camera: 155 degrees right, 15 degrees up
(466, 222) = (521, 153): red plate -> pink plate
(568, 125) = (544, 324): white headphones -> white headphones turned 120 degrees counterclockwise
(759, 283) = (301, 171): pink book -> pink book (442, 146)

===

=== What is being asked ===
The material above must be output in full. Keep every word as it is.

=== Answer space ===
camera: 155 degrees right, 15 degrees up
(466, 222) = (521, 153): red plate -> pink plate
(568, 125) = (544, 324): white headphones -> white headphones turned 120 degrees counterclockwise
(759, 283) = (301, 171): pink book -> pink book (442, 146)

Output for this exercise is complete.